[Before-and-after scene images]
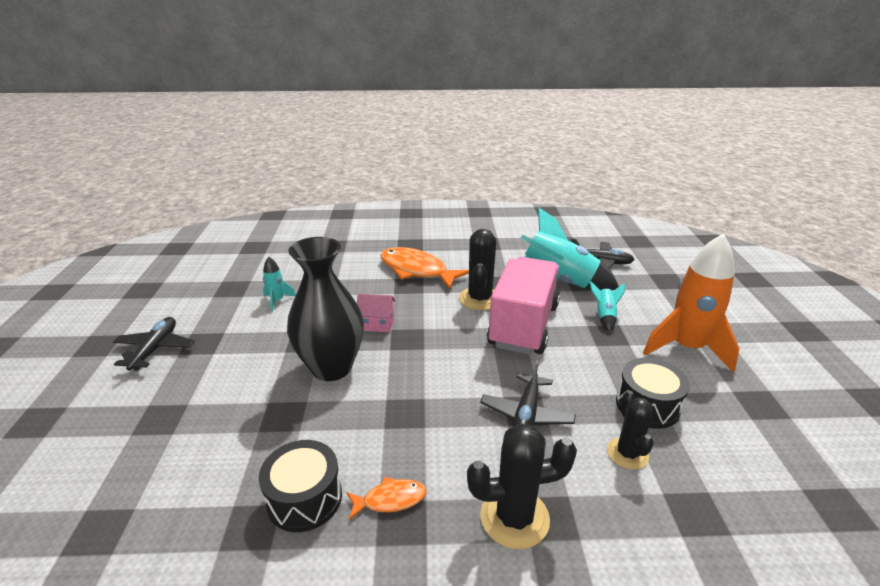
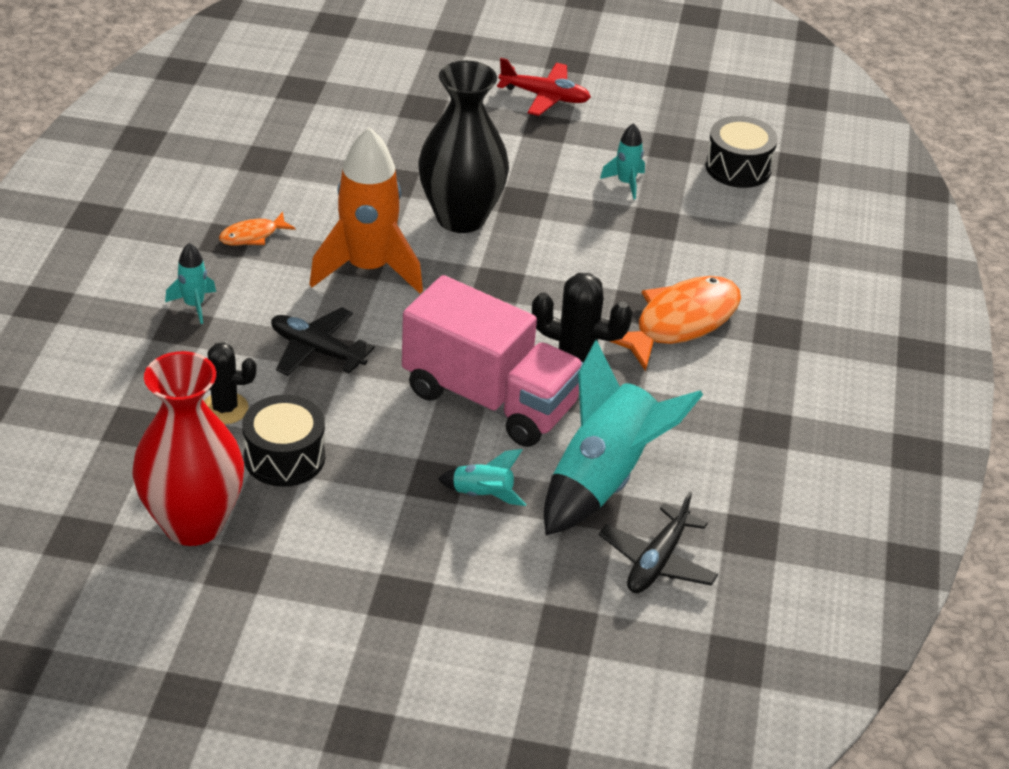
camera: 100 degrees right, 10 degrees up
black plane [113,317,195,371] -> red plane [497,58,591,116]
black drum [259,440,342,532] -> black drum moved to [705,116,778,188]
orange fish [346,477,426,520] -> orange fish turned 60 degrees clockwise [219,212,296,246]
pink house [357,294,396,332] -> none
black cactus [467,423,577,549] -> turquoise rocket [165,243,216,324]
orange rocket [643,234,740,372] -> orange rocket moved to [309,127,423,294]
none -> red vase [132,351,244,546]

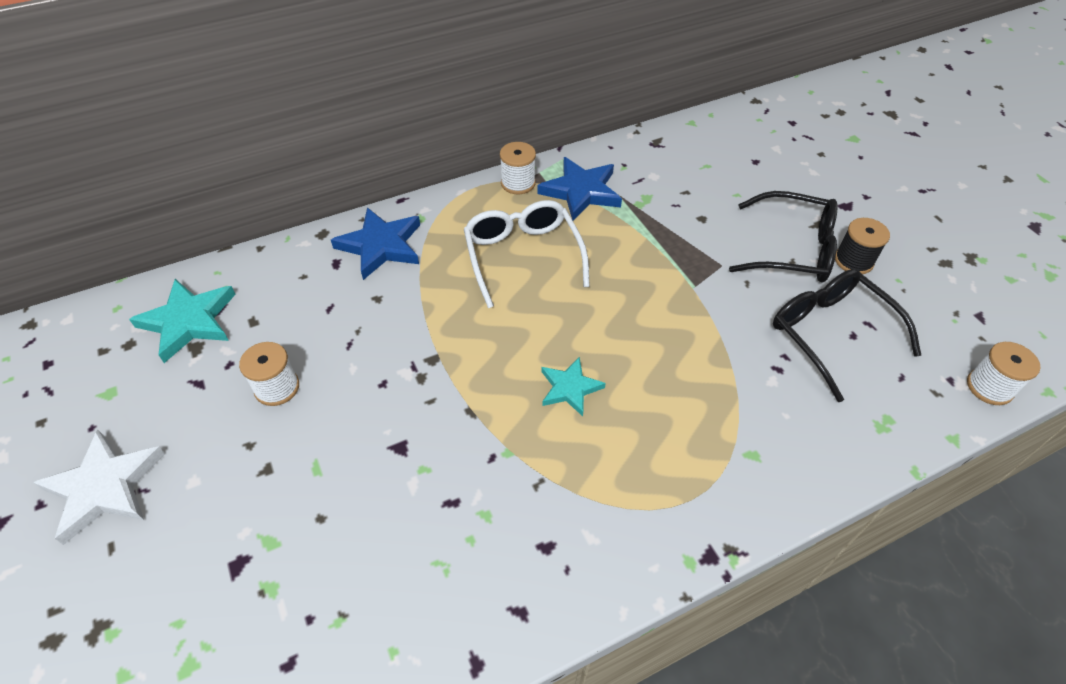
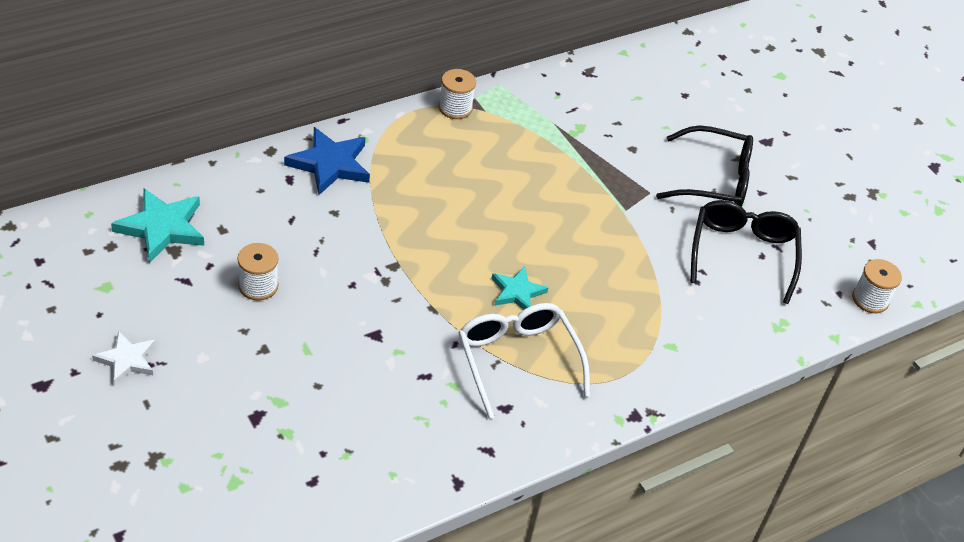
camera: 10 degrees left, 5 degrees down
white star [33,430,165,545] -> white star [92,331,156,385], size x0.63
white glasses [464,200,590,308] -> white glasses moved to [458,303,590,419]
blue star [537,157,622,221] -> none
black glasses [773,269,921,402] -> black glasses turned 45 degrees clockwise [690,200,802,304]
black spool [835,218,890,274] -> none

**Instructions to follow**
Please return exactly, and only, the lines from the one containing "orange fish [346,477,426,520]" through the end of the records, with both end lines kept and every picture dropped.

**Solution to this problem**
orange fish [346,477,426,520] -> orange fish turned 60 degrees clockwise [219,212,296,246]
pink house [357,294,396,332] -> none
black cactus [467,423,577,549] -> turquoise rocket [165,243,216,324]
orange rocket [643,234,740,372] -> orange rocket moved to [309,127,423,294]
none -> red vase [132,351,244,546]

camera: 10 degrees left, 5 degrees down
white star [33,430,165,545] -> white star [92,331,156,385], size x0.63
white glasses [464,200,590,308] -> white glasses moved to [458,303,590,419]
blue star [537,157,622,221] -> none
black glasses [773,269,921,402] -> black glasses turned 45 degrees clockwise [690,200,802,304]
black spool [835,218,890,274] -> none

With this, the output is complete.